Spatial relation data:

_ _ _ _

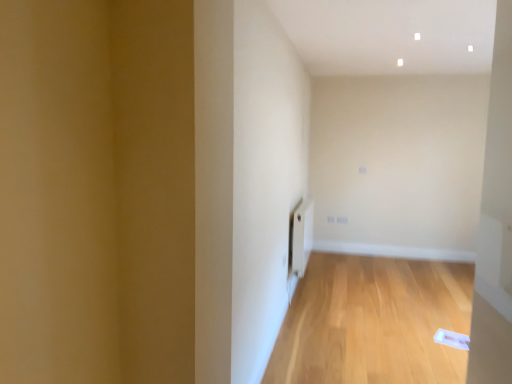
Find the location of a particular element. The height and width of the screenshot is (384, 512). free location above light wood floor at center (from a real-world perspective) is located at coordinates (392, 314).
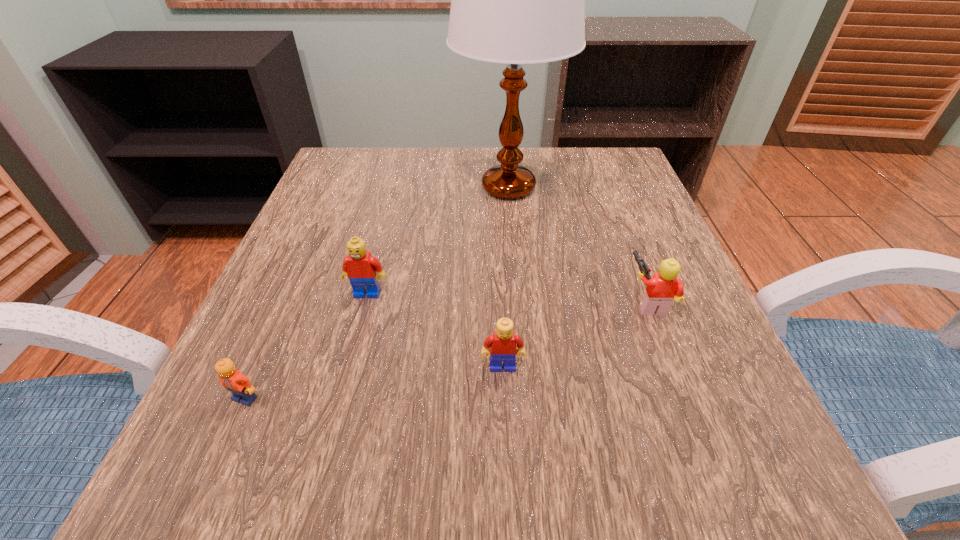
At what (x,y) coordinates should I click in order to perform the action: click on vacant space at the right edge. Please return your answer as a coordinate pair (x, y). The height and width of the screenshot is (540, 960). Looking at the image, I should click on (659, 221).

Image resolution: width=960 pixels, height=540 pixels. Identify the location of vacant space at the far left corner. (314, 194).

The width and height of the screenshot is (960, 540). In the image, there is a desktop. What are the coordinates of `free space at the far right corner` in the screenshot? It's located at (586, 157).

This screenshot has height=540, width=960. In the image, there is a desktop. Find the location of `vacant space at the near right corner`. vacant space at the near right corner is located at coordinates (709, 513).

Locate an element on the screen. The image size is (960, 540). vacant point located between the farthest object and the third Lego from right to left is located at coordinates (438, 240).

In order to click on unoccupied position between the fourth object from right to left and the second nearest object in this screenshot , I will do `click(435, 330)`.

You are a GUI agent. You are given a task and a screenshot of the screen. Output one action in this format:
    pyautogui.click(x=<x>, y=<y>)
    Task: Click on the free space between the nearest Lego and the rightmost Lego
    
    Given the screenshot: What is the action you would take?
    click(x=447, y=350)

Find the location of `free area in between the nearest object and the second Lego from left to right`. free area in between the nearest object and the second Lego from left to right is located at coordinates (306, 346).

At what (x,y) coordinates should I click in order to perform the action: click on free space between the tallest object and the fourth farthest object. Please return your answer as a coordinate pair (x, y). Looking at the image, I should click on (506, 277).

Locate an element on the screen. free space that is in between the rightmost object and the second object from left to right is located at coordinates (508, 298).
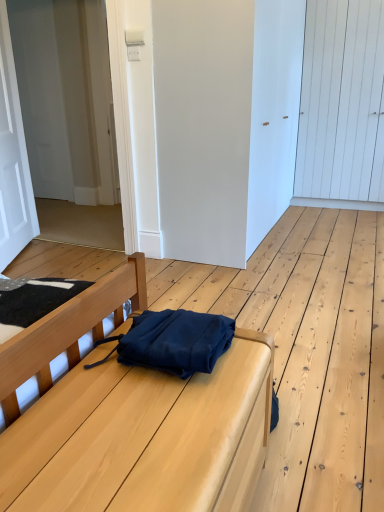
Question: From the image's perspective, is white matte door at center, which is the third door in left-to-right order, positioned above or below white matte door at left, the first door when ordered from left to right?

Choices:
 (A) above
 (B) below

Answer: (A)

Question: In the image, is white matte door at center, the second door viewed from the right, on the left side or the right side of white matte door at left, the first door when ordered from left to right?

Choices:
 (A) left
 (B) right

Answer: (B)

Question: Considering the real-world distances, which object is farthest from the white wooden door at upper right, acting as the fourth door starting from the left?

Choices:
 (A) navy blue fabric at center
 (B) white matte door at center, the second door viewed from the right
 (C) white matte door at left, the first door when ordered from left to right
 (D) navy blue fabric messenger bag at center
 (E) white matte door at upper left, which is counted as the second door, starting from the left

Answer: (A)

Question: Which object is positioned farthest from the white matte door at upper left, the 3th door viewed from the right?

_ _ _ _

Quote every one of the lines above word for word, and leave the pictures out of your answer.

Find the location of a particular element. The height and width of the screenshot is (384, 512). free location above light wood floor at center (from a real-world perspective) is located at coordinates (392, 314).
At what (x,y) coordinates should I click in order to perform the action: click on vacant space at the right edge. Please return your answer as a coordinate pair (x, y). The height and width of the screenshot is (540, 960). Looking at the image, I should click on (659, 221).

Image resolution: width=960 pixels, height=540 pixels. Identify the location of vacant space at the far left corner. (314, 194).

The width and height of the screenshot is (960, 540). In the image, there is a desktop. What are the coordinates of `free space at the far right corner` in the screenshot? It's located at (586, 157).

This screenshot has height=540, width=960. In the image, there is a desktop. Find the location of `vacant space at the near right corner`. vacant space at the near right corner is located at coordinates (709, 513).

Locate an element on the screen. The image size is (960, 540). vacant point located between the farthest object and the third Lego from right to left is located at coordinates (438, 240).

In order to click on unoccupied position between the fourth object from right to left and the second nearest object in this screenshot , I will do `click(435, 330)`.

You are a GUI agent. You are given a task and a screenshot of the screen. Output one action in this format:
    pyautogui.click(x=<x>, y=<y>)
    Task: Click on the free space between the nearest Lego and the rightmost Lego
    
    Given the screenshot: What is the action you would take?
    click(x=447, y=350)

Find the location of `free area in between the nearest object and the second Lego from left to right`. free area in between the nearest object and the second Lego from left to right is located at coordinates (306, 346).

At what (x,y) coordinates should I click in order to perform the action: click on free space between the tallest object and the fourth farthest object. Please return your answer as a coordinate pair (x, y). Looking at the image, I should click on (506, 277).

Locate an element on the screen. free space that is in between the rightmost object and the second object from left to right is located at coordinates (508, 298).
Question: From the image's perspective, is white matte door at center, which is the third door in left-to-right order, positioned above or below white matte door at left, the first door when ordered from left to right?

Choices:
 (A) above
 (B) below

Answer: (A)

Question: In the image, is white matte door at center, the second door viewed from the right, on the left side or the right side of white matte door at left, the first door when ordered from left to right?

Choices:
 (A) left
 (B) right

Answer: (B)

Question: Considering the real-world distances, which object is farthest from the white wooden door at upper right, acting as the fourth door starting from the left?

Choices:
 (A) navy blue fabric at center
 (B) white matte door at center, the second door viewed from the right
 (C) white matte door at left, the first door when ordered from left to right
 (D) navy blue fabric messenger bag at center
 (E) white matte door at upper left, which is counted as the second door, starting from the left

Answer: (A)

Question: Which object is positioned farthest from the white matte door at upper left, the 3th door viewed from the right?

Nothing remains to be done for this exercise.